PROBLEM DETAILS
Your copy should hold the lines below from the first through the one that contains "(385, 281) = (426, 229): turquoise", each retyped exactly, and no pictures.

(Items listed in a dataset)
= = = = =
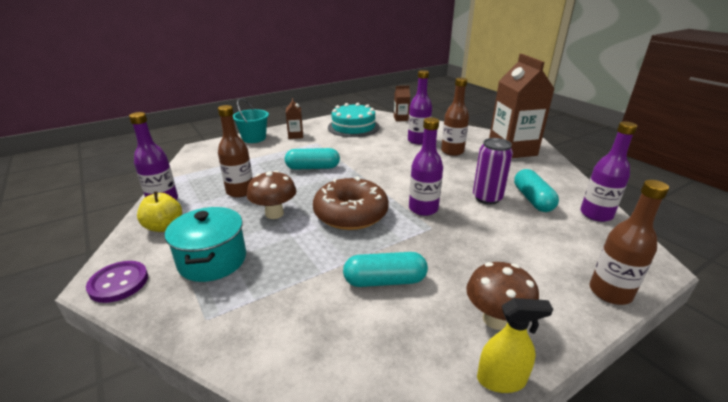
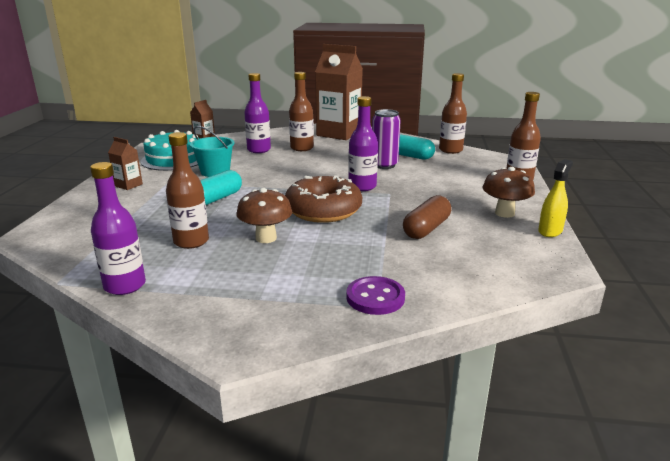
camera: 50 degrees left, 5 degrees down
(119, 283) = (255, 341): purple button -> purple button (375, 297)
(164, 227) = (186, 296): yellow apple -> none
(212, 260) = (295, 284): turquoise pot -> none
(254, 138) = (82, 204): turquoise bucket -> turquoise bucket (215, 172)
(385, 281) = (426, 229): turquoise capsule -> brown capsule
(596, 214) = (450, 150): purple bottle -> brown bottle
= = = = =
TASK SOLUTION
camera: 50 degrees left, 5 degrees down
(119, 283) = (255, 341): purple button -> purple button (375, 297)
(164, 227) = (186, 296): yellow apple -> none
(212, 260) = (295, 284): turquoise pot -> none
(254, 138) = (82, 204): turquoise bucket -> turquoise bucket (215, 172)
(385, 281) = (426, 229): turquoise capsule -> brown capsule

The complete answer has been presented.